TASK DETAILS.
Only the closing portion of the entries is to be reproduced: the line containing "cyan diamond: moved 3 px right, 2 px up" through the very last line, exactly as written.

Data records
· · · · ·
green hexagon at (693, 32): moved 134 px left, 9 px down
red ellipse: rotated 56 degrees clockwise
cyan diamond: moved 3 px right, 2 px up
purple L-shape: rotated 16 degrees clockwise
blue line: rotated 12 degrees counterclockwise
· · · · ·
PROBLEM SOLUTION.
cyan diamond: moved 3 px right, 2 px up
purple L-shape: rotated 16 degrees clockwise
blue line: rotated 12 degrees counterclockwise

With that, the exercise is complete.